DATASET CONTENT:
________________________
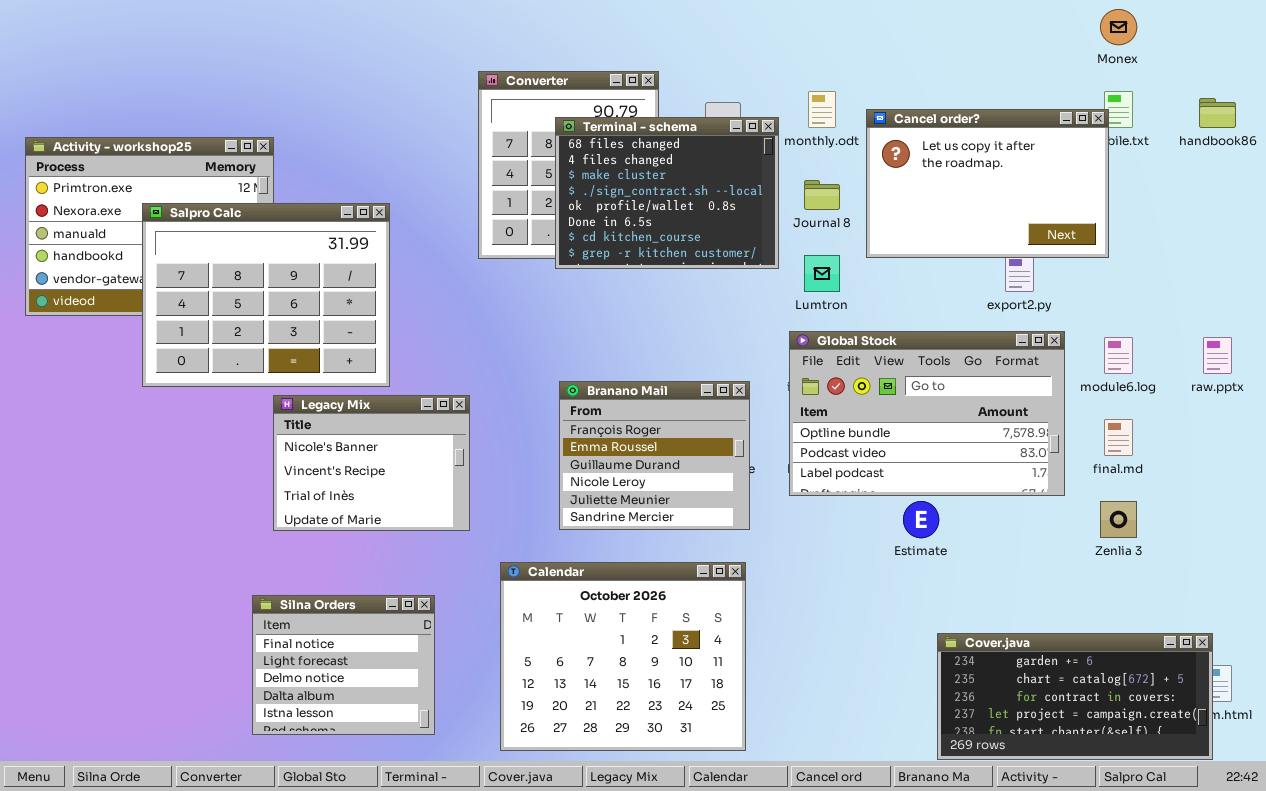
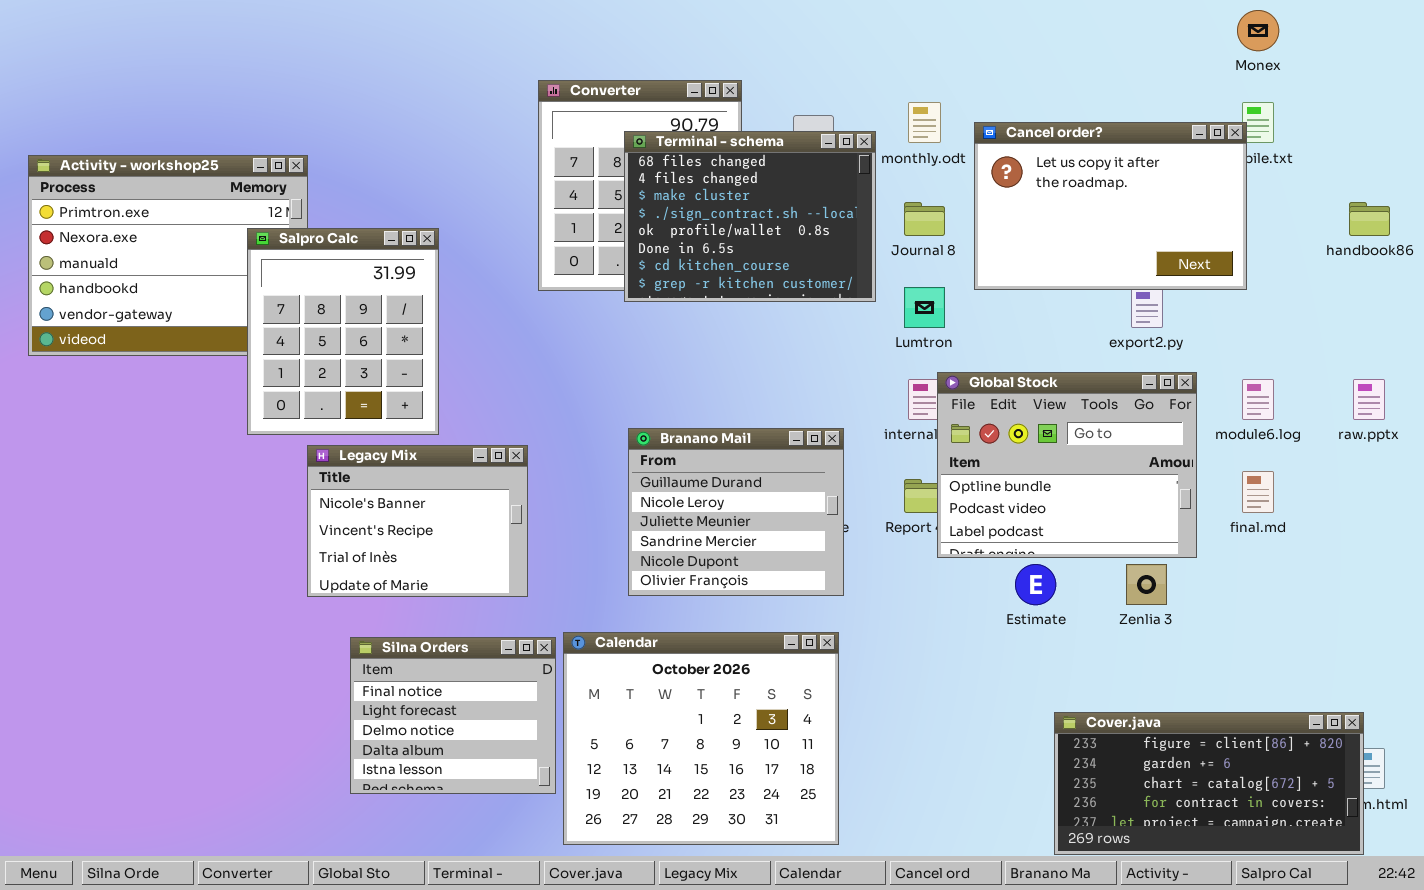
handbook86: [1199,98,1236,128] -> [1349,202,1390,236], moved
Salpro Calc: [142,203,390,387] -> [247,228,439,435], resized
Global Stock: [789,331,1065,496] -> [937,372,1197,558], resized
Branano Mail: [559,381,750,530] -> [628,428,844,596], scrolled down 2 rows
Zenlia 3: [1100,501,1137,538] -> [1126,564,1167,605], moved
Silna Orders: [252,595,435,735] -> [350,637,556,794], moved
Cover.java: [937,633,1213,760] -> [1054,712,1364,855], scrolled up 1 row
________________________
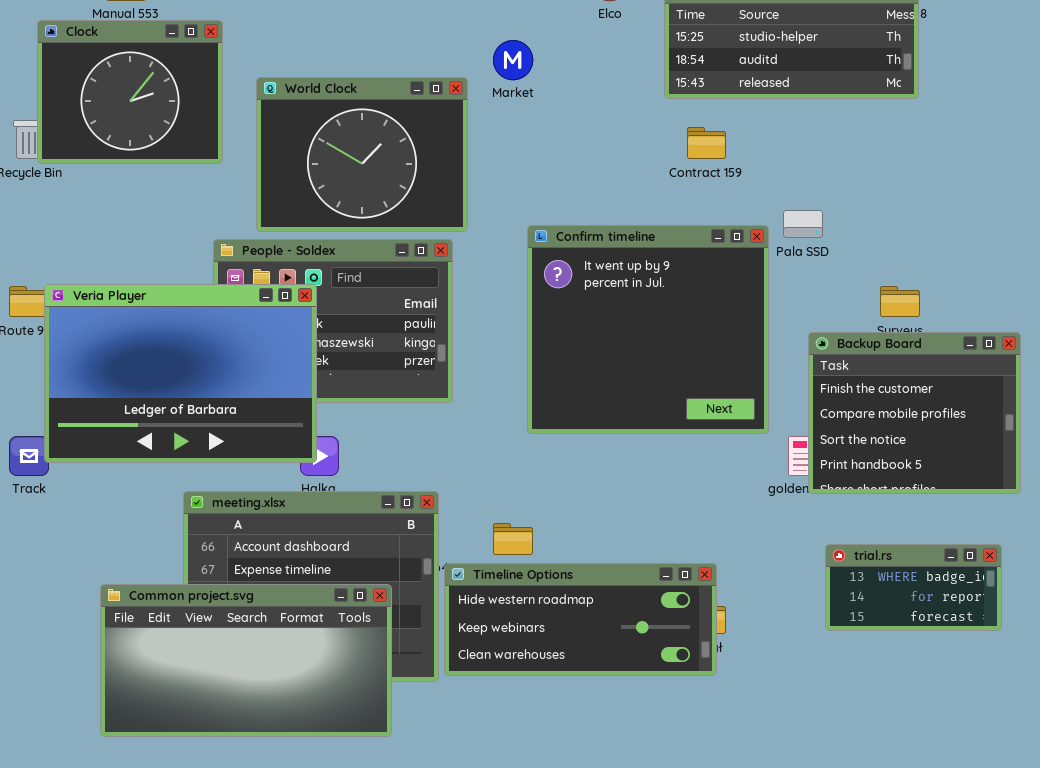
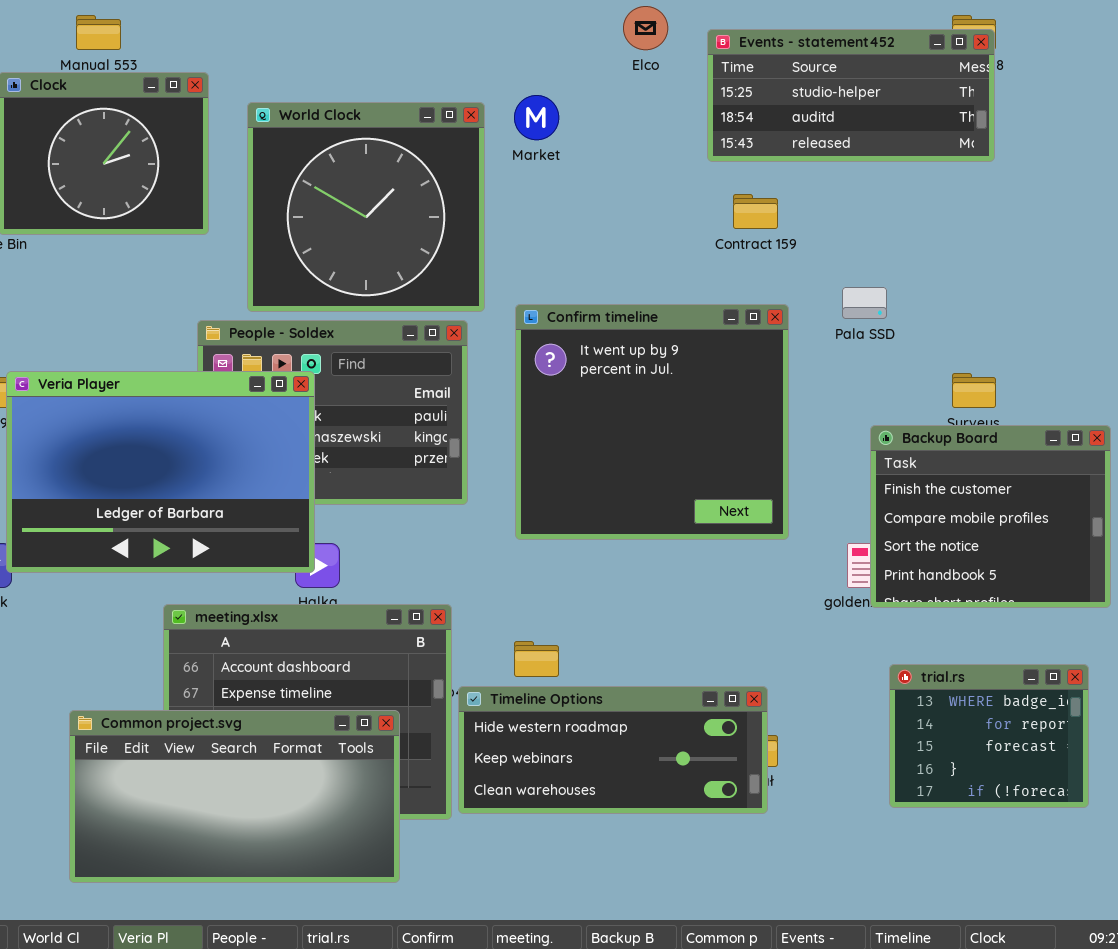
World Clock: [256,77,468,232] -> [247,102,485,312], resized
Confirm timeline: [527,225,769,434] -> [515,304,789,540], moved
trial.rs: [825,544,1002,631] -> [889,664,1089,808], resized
________________________
WHAT TO PRODUCE: Take the line above containing "Global Stock: [789,331,1065,496]", the line containing "Cover.java: [937,633,1213,760] ->", and all lines in between, and copy them exactly without anything else.

ANSWER:
Global Stock: [789,331,1065,496] -> [937,372,1197,558], resized
Branano Mail: [559,381,750,530] -> [628,428,844,596], scrolled down 2 rows
Zenlia 3: [1100,501,1137,538] -> [1126,564,1167,605], moved
Silna Orders: [252,595,435,735] -> [350,637,556,794], moved
Cover.java: [937,633,1213,760] -> [1054,712,1364,855], scrolled up 1 row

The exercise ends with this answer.